- [WORK ITEM]:
Reproduce the data below word for word.

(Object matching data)

********

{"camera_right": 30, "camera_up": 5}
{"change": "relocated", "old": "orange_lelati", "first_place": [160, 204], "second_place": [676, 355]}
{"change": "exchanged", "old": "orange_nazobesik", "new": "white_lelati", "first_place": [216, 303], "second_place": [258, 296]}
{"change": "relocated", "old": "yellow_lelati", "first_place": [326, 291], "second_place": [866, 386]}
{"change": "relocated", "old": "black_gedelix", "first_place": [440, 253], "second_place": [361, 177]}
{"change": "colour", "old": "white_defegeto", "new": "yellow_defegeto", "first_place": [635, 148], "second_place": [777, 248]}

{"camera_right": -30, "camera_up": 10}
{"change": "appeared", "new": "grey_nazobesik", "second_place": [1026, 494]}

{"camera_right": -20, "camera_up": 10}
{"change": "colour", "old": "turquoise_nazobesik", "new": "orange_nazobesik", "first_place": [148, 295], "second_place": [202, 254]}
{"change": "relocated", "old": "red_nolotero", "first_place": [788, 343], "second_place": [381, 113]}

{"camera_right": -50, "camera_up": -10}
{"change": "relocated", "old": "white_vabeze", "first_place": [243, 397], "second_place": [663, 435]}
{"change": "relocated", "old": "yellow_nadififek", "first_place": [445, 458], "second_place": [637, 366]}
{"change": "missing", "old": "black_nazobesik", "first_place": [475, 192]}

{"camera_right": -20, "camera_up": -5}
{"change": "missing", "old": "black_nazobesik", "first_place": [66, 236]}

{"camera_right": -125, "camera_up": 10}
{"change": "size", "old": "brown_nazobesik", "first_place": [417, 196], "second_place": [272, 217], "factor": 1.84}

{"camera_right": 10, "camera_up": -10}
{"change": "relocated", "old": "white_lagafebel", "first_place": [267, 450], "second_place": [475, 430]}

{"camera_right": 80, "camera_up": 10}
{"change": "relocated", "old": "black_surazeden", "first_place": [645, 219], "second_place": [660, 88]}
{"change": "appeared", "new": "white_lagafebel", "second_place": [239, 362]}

********

- [TASK RESPONSE]:
{"camera_right": 30, "camera_up": 5}
{"change": "relocated", "old": "orange_lelati", "first_place": [160, 204], "second_place": [676, 355]}
{"change": "exchanged", "old": "orange_nazobesik", "new": "white_lelati", "first_place": [216, 303], "second_place": [258, 296]}
{"change": "relocated", "old": "yellow_lelati", "first_place": [326, 291], "second_place": [866, 386]}
{"change": "relocated", "old": "black_gedelix", "first_place": [440, 253], "second_place": [361, 177]}
{"change": "colour", "old": "white_defegeto", "new": "yellow_defegeto", "first_place": [635, 148], "second_place": [777, 248]}

{"camera_right": -30, "camera_up": 10}
{"change": "appeared", "new": "grey_nazobesik", "second_place": [1026, 494]}

{"camera_right": -20, "camera_up": 10}
{"change": "colour", "old": "turquoise_nazobesik", "new": "orange_nazobesik", "first_place": [148, 295], "second_place": [202, 254]}
{"change": "relocated", "old": "red_nolotero", "first_place": [788, 343], "second_place": [381, 113]}

{"camera_right": -50, "camera_up": -10}
{"change": "relocated", "old": "white_vabeze", "first_place": [243, 397], "second_place": [663, 435]}
{"change": "relocated", "old": "yellow_nadififek", "first_place": [445, 458], "second_place": [637, 366]}
{"change": "missing", "old": "black_nazobesik", "first_place": [475, 192]}

{"camera_right": -20, "camera_up": -5}
{"change": "missing", "old": "black_nazobesik", "first_place": [66, 236]}

{"camera_right": -125, "camera_up": 10}
{"change": "size", "old": "brown_nazobesik", "first_place": [417, 196], "second_place": [272, 217], "factor": 1.84}

{"camera_right": 10, "camera_up": -10}
{"change": "relocated", "old": "white_lagafebel", "first_place": [267, 450], "second_place": [475, 430]}

{"camera_right": 80, "camera_up": 10}
{"change": "relocated", "old": "black_surazeden", "first_place": [645, 219], "second_place": [660, 88]}
{"change": "appeared", "new": "white_lagafebel", "second_place": [239, 362]}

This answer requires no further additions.